Data to process:
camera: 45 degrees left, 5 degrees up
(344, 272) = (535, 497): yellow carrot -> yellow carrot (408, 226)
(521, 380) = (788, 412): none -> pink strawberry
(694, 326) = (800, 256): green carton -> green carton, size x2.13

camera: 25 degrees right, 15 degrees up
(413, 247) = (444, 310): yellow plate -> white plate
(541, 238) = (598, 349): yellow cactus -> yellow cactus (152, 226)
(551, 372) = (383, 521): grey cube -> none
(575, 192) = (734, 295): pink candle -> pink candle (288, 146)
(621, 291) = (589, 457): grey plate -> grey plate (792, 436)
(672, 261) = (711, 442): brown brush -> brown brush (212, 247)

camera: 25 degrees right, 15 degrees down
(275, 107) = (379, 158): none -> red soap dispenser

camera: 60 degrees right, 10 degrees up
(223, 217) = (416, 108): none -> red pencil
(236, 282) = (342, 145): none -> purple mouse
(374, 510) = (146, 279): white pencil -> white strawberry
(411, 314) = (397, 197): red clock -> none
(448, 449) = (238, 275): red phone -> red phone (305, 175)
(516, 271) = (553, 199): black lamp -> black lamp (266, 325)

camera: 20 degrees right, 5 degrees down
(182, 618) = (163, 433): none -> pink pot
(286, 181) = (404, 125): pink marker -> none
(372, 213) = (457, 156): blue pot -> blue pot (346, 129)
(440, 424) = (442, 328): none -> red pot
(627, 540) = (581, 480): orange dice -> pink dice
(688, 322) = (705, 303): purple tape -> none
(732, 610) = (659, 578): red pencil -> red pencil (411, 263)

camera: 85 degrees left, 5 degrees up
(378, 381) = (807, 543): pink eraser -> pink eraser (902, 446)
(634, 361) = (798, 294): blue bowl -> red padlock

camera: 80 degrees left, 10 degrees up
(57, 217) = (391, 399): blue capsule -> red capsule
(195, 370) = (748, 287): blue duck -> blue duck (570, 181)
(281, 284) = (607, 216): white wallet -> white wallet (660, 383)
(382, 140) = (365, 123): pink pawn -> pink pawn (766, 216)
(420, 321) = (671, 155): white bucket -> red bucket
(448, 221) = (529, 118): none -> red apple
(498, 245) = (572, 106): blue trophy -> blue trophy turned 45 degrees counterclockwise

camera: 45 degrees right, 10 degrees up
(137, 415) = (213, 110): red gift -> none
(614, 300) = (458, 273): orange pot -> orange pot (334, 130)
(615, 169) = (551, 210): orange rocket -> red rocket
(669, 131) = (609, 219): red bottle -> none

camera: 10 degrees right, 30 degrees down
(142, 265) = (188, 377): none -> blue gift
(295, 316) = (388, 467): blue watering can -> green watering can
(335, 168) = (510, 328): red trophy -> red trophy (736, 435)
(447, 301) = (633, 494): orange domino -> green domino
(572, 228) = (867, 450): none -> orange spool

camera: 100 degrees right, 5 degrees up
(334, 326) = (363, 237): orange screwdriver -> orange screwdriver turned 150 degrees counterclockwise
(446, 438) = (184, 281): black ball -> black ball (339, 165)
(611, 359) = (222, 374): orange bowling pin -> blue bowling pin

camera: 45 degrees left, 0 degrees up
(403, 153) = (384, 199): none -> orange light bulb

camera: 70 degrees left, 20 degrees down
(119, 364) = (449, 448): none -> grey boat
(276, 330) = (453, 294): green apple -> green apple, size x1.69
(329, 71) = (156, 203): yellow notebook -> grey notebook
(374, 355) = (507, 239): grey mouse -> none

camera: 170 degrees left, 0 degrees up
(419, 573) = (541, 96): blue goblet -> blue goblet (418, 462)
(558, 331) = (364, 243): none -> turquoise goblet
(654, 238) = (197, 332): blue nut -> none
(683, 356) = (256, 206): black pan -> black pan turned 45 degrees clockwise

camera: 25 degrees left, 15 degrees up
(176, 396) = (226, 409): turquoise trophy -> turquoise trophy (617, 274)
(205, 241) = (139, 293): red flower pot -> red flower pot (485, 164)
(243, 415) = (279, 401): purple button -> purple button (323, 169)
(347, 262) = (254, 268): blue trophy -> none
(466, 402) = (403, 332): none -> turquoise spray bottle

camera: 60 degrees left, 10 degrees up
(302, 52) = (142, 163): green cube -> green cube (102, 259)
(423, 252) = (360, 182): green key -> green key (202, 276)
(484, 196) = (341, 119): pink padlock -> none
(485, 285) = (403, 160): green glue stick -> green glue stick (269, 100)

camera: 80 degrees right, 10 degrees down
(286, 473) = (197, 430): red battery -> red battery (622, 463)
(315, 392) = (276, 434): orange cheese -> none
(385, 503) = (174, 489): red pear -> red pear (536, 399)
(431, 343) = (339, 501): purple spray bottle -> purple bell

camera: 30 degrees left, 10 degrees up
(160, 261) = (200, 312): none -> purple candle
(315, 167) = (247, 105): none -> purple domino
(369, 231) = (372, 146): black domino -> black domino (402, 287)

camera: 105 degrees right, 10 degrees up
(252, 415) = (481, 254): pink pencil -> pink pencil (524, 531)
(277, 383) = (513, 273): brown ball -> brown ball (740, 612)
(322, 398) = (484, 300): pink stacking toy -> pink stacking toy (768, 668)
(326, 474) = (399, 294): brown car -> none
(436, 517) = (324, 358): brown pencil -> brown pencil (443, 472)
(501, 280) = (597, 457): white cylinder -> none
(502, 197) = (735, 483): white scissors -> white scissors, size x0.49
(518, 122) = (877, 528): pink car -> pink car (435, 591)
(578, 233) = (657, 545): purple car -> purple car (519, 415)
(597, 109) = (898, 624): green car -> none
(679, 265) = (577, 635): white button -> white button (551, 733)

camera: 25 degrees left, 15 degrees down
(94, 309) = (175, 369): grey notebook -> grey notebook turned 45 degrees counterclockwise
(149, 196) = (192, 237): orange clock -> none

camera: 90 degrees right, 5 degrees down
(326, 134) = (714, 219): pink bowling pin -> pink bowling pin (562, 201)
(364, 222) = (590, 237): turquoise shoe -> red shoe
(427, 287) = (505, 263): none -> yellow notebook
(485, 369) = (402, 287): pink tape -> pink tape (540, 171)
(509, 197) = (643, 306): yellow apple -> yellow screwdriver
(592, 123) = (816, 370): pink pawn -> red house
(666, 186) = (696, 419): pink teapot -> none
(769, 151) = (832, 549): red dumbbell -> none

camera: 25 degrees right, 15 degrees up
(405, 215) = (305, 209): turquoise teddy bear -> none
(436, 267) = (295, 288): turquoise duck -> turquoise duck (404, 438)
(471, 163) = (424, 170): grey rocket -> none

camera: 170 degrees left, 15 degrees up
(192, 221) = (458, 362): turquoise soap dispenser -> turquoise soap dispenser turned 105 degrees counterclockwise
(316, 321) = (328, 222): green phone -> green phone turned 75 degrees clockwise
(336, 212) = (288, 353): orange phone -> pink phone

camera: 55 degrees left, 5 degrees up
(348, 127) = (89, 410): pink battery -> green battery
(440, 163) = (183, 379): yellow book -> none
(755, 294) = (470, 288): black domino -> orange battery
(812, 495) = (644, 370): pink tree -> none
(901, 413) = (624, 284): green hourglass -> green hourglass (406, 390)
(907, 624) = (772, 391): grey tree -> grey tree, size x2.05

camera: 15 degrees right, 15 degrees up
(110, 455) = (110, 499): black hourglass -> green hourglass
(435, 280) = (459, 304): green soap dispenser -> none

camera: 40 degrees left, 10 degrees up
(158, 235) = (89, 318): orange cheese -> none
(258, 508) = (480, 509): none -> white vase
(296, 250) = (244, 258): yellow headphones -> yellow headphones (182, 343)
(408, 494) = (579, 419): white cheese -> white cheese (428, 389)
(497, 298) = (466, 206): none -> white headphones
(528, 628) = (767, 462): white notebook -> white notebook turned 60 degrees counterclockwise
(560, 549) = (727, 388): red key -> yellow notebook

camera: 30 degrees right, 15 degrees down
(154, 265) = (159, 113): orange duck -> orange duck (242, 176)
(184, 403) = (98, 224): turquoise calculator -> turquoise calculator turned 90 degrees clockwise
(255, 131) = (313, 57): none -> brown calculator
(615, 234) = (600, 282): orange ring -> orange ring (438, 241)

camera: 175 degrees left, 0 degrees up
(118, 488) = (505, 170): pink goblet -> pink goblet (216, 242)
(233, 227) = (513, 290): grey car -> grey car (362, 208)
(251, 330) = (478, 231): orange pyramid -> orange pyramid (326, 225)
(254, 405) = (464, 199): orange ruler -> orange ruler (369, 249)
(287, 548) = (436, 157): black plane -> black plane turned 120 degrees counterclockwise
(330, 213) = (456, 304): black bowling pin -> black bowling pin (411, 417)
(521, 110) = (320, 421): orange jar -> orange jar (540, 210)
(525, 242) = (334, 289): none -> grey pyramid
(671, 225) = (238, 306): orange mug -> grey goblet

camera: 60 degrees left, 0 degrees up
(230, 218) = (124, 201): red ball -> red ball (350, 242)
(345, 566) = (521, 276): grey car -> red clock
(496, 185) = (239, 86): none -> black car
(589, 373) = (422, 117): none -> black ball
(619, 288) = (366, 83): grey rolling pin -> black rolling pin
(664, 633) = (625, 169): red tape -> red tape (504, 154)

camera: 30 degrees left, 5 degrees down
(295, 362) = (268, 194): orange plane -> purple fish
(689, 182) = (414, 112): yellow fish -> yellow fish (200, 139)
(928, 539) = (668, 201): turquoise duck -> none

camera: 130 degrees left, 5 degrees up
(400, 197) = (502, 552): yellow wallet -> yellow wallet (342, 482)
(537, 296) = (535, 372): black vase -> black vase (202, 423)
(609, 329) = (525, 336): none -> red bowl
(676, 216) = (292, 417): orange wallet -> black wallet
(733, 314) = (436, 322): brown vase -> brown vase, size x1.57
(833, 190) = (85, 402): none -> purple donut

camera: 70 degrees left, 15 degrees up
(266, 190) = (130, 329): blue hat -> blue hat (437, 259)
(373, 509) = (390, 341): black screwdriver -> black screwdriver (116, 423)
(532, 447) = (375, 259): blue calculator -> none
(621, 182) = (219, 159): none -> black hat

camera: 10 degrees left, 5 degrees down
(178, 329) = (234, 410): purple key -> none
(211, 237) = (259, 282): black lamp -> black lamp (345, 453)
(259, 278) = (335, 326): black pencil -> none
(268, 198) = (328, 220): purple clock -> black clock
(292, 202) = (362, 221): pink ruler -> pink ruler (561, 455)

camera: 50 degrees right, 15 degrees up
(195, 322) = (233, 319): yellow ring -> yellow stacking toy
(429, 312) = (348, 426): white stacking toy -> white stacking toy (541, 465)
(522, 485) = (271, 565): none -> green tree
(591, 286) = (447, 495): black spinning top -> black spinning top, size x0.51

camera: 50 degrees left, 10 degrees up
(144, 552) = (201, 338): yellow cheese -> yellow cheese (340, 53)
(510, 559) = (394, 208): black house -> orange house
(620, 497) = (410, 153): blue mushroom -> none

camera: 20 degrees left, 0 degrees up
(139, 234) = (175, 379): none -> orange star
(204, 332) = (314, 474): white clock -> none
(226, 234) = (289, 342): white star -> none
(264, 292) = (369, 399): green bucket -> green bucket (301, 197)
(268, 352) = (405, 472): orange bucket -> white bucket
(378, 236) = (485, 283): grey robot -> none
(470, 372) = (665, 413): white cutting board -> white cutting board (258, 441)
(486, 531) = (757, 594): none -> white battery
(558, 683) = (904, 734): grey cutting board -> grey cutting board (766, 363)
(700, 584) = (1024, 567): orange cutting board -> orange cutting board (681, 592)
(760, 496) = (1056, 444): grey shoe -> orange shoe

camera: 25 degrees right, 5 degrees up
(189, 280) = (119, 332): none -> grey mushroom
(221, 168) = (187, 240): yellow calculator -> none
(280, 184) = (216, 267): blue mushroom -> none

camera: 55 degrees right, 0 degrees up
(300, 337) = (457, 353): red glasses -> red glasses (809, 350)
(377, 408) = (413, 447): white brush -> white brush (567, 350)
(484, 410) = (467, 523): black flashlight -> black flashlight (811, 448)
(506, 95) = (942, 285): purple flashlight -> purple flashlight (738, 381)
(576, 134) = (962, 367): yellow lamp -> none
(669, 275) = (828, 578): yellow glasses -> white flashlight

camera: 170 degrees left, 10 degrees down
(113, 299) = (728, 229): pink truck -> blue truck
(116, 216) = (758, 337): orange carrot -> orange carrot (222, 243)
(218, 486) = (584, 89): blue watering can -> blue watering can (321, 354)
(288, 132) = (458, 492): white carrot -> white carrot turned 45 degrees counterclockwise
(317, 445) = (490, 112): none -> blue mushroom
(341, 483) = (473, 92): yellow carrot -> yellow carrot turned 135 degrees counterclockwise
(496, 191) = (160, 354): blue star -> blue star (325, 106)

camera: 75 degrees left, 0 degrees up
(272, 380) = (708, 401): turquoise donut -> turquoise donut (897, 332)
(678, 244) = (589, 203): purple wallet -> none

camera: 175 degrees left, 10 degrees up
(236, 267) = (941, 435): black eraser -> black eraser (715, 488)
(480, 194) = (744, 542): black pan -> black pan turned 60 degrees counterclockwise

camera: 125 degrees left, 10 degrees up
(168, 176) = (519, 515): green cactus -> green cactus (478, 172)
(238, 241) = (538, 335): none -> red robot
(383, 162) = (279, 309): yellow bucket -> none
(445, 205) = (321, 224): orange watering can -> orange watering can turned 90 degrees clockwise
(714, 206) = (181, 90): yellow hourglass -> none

Description of the task: Going back to the entries above, set down exactly the lines that begin at the one with "(158, 235) = (89, 318): orange cheese -> none" and end at the one with "camera: 70 degrees left, 15 degrees up", both included, and nothing else.

Your response:
(158, 235) = (89, 318): orange cheese -> none
(258, 508) = (480, 509): none -> white vase
(296, 250) = (244, 258): yellow headphones -> yellow headphones (182, 343)
(408, 494) = (579, 419): white cheese -> white cheese (428, 389)
(497, 298) = (466, 206): none -> white headphones
(528, 628) = (767, 462): white notebook -> white notebook turned 60 degrees counterclockwise
(560, 549) = (727, 388): red key -> yellow notebook

camera: 30 degrees right, 15 degrees down
(154, 265) = (159, 113): orange duck -> orange duck (242, 176)
(184, 403) = (98, 224): turquoise calculator -> turquoise calculator turned 90 degrees clockwise
(255, 131) = (313, 57): none -> brown calculator
(615, 234) = (600, 282): orange ring -> orange ring (438, 241)

camera: 175 degrees left, 0 degrees up
(118, 488) = (505, 170): pink goblet -> pink goblet (216, 242)
(233, 227) = (513, 290): grey car -> grey car (362, 208)
(251, 330) = (478, 231): orange pyramid -> orange pyramid (326, 225)
(254, 405) = (464, 199): orange ruler -> orange ruler (369, 249)
(287, 548) = (436, 157): black plane -> black plane turned 120 degrees counterclockwise
(330, 213) = (456, 304): black bowling pin -> black bowling pin (411, 417)
(521, 110) = (320, 421): orange jar -> orange jar (540, 210)
(525, 242) = (334, 289): none -> grey pyramid
(671, 225) = (238, 306): orange mug -> grey goblet

camera: 60 degrees left, 0 degrees up
(230, 218) = (124, 201): red ball -> red ball (350, 242)
(345, 566) = (521, 276): grey car -> red clock
(496, 185) = (239, 86): none -> black car
(589, 373) = (422, 117): none -> black ball
(619, 288) = (366, 83): grey rolling pin -> black rolling pin
(664, 633) = (625, 169): red tape -> red tape (504, 154)

camera: 30 degrees left, 5 degrees down
(295, 362) = (268, 194): orange plane -> purple fish
(689, 182) = (414, 112): yellow fish -> yellow fish (200, 139)
(928, 539) = (668, 201): turquoise duck -> none

camera: 130 degrees left, 5 degrees up
(400, 197) = (502, 552): yellow wallet -> yellow wallet (342, 482)
(537, 296) = (535, 372): black vase -> black vase (202, 423)
(609, 329) = (525, 336): none -> red bowl
(676, 216) = (292, 417): orange wallet -> black wallet
(733, 314) = (436, 322): brown vase -> brown vase, size x1.57
(833, 190) = (85, 402): none -> purple donut

camera: 70 degrees left, 15 degrees up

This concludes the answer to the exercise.